• _What to do_
Records follow. Select each line holding "blue".

• _Data in this exercise_

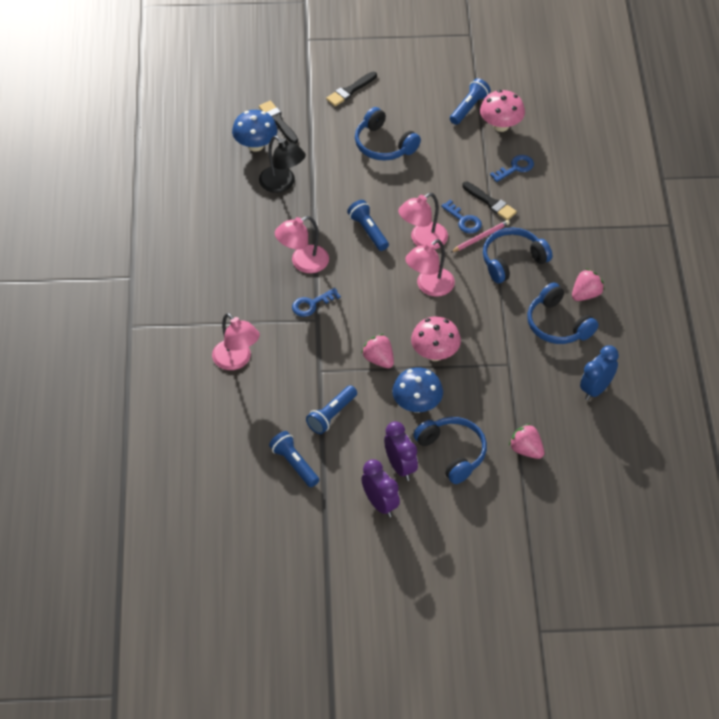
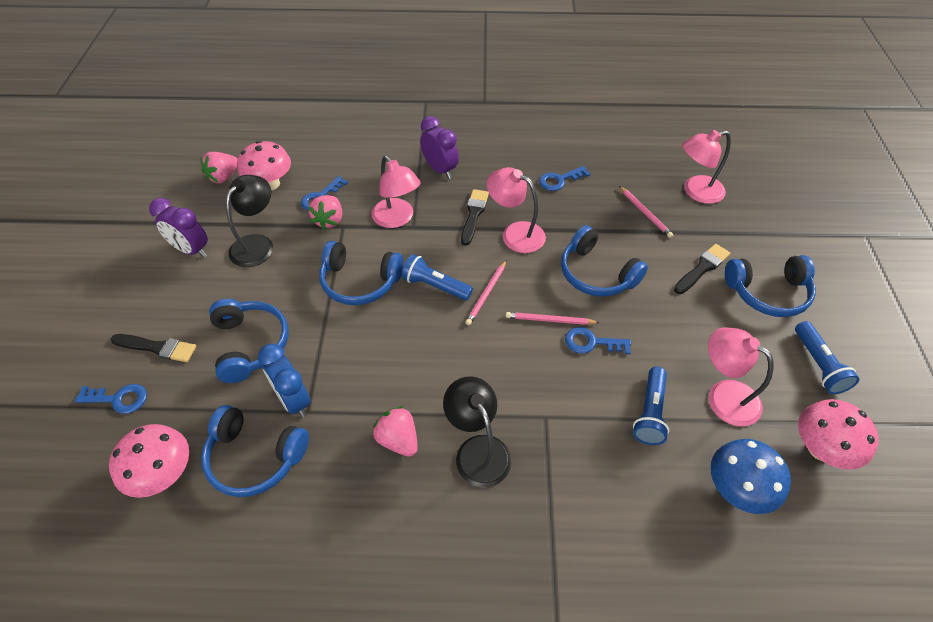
black lamp: 1 -> 2
blue flashlight: 4 -> 3
blue headphones: 4 -> 5
blue key: 3 -> 4
blue mushroom: 2 -> 1
pink mushroom: 2 -> 3
pink pencil: 1 -> 3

• _Task answer_
blue flashlight: 4 -> 3
blue headphones: 4 -> 5
blue key: 3 -> 4
blue mushroom: 2 -> 1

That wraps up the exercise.